_WHAT THE EXERCISE ASKS:_
Gather, from the data below, each line in which the word "Someone" occurs.

_COLLECTED MATERIAL:_
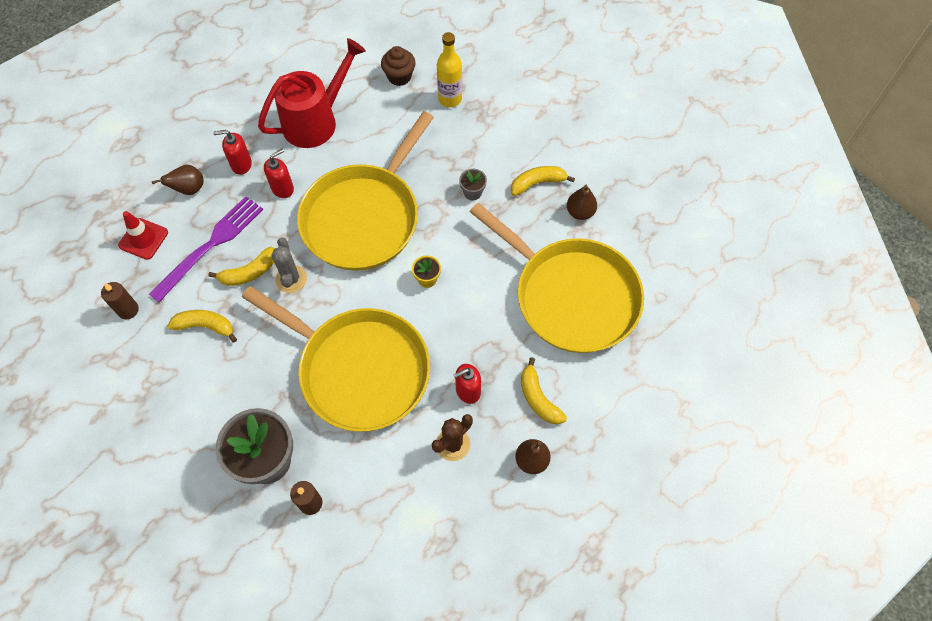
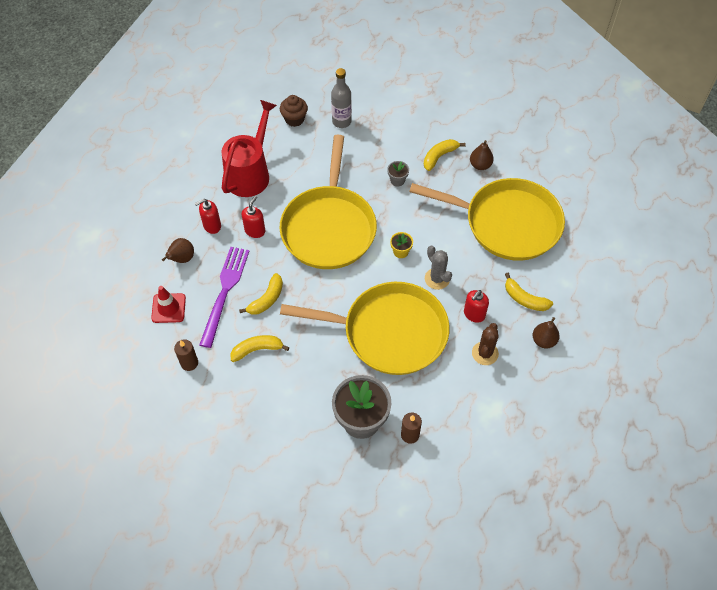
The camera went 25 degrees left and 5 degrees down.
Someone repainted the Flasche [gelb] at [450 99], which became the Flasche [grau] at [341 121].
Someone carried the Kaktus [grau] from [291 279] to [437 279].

_WRITTEN ANSWER:_
Someone repainted the Flasche [gelb] at [450 99], which became the Flasche [grau] at [341 121].
Someone carried the Kaktus [grau] from [291 279] to [437 279].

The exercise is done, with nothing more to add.